(Saved data entries)
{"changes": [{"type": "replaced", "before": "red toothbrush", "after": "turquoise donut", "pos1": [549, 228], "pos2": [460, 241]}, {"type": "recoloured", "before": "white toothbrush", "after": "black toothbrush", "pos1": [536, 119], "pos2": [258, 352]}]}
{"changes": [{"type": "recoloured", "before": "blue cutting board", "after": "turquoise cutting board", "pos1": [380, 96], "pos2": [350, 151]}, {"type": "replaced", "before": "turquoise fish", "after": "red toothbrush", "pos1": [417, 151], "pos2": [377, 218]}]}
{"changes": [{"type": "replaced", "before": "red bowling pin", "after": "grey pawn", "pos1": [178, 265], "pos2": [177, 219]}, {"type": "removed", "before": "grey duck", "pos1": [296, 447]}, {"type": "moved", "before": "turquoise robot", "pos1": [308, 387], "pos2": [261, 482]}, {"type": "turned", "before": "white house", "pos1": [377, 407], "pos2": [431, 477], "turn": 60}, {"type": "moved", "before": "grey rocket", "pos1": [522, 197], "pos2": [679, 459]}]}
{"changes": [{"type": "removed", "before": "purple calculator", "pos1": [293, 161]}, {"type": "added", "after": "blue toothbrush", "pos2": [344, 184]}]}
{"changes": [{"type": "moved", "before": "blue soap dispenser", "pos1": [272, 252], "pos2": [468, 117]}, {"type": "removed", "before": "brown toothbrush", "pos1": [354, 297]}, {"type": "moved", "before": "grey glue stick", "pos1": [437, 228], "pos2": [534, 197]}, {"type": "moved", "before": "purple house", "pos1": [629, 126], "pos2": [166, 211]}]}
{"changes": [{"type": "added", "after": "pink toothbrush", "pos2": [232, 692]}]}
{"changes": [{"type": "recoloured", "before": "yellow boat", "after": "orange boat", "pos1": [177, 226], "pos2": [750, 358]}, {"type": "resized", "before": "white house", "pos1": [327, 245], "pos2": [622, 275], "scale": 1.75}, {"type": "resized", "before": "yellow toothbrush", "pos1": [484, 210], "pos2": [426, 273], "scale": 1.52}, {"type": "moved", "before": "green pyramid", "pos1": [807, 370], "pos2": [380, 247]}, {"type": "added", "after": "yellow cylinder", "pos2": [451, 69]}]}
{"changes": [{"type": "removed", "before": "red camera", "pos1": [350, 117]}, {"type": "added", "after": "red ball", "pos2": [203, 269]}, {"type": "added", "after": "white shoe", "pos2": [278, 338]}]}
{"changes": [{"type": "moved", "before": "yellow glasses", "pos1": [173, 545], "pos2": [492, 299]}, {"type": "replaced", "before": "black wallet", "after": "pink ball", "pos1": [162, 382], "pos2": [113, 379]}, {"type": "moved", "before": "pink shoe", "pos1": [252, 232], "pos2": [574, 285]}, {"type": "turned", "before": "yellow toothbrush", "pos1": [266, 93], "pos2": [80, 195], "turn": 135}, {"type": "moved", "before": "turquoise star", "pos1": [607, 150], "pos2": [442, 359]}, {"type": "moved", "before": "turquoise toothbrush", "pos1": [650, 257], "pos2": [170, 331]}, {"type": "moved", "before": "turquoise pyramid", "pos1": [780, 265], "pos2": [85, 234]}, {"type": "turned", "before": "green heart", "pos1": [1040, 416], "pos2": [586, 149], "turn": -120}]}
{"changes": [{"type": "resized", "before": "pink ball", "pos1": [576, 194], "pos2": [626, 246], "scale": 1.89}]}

Aim of the task:
In full and without alteration, repeat the records.

Response:
{"changes": [{"type": "replaced", "before": "red toothbrush", "after": "turquoise donut", "pos1": [549, 228], "pos2": [460, 241]}, {"type": "recoloured", "before": "white toothbrush", "after": "black toothbrush", "pos1": [536, 119], "pos2": [258, 352]}]}
{"changes": [{"type": "recoloured", "before": "blue cutting board", "after": "turquoise cutting board", "pos1": [380, 96], "pos2": [350, 151]}, {"type": "replaced", "before": "turquoise fish", "after": "red toothbrush", "pos1": [417, 151], "pos2": [377, 218]}]}
{"changes": [{"type": "replaced", "before": "red bowling pin", "after": "grey pawn", "pos1": [178, 265], "pos2": [177, 219]}, {"type": "removed", "before": "grey duck", "pos1": [296, 447]}, {"type": "moved", "before": "turquoise robot", "pos1": [308, 387], "pos2": [261, 482]}, {"type": "turned", "before": "white house", "pos1": [377, 407], "pos2": [431, 477], "turn": 60}, {"type": "moved", "before": "grey rocket", "pos1": [522, 197], "pos2": [679, 459]}]}
{"changes": [{"type": "removed", "before": "purple calculator", "pos1": [293, 161]}, {"type": "added", "after": "blue toothbrush", "pos2": [344, 184]}]}
{"changes": [{"type": "moved", "before": "blue soap dispenser", "pos1": [272, 252], "pos2": [468, 117]}, {"type": "removed", "before": "brown toothbrush", "pos1": [354, 297]}, {"type": "moved", "before": "grey glue stick", "pos1": [437, 228], "pos2": [534, 197]}, {"type": "moved", "before": "purple house", "pos1": [629, 126], "pos2": [166, 211]}]}
{"changes": [{"type": "added", "after": "pink toothbrush", "pos2": [232, 692]}]}
{"changes": [{"type": "recoloured", "before": "yellow boat", "after": "orange boat", "pos1": [177, 226], "pos2": [750, 358]}, {"type": "resized", "before": "white house", "pos1": [327, 245], "pos2": [622, 275], "scale": 1.75}, {"type": "resized", "before": "yellow toothbrush", "pos1": [484, 210], "pos2": [426, 273], "scale": 1.52}, {"type": "moved", "before": "green pyramid", "pos1": [807, 370], "pos2": [380, 247]}, {"type": "added", "after": "yellow cylinder", "pos2": [451, 69]}]}
{"changes": [{"type": "removed", "before": "red camera", "pos1": [350, 117]}, {"type": "added", "after": "red ball", "pos2": [203, 269]}, {"type": "added", "after": "white shoe", "pos2": [278, 338]}]}
{"changes": [{"type": "moved", "before": "yellow glasses", "pos1": [173, 545], "pos2": [492, 299]}, {"type": "replaced", "before": "black wallet", "after": "pink ball", "pos1": [162, 382], "pos2": [113, 379]}, {"type": "moved", "before": "pink shoe", "pos1": [252, 232], "pos2": [574, 285]}, {"type": "turned", "before": "yellow toothbrush", "pos1": [266, 93], "pos2": [80, 195], "turn": 135}, {"type": "moved", "before": "turquoise star", "pos1": [607, 150], "pos2": [442, 359]}, {"type": "moved", "before": "turquoise toothbrush", "pos1": [650, 257], "pos2": [170, 331]}, {"type": "moved", "before": "turquoise pyramid", "pos1": [780, 265], "pos2": [85, 234]}, {"type": "turned", "before": "green heart", "pos1": [1040, 416], "pos2": [586, 149], "turn": -120}]}
{"changes": [{"type": "resized", "before": "pink ball", "pos1": [576, 194], "pos2": [626, 246], "scale": 1.89}]}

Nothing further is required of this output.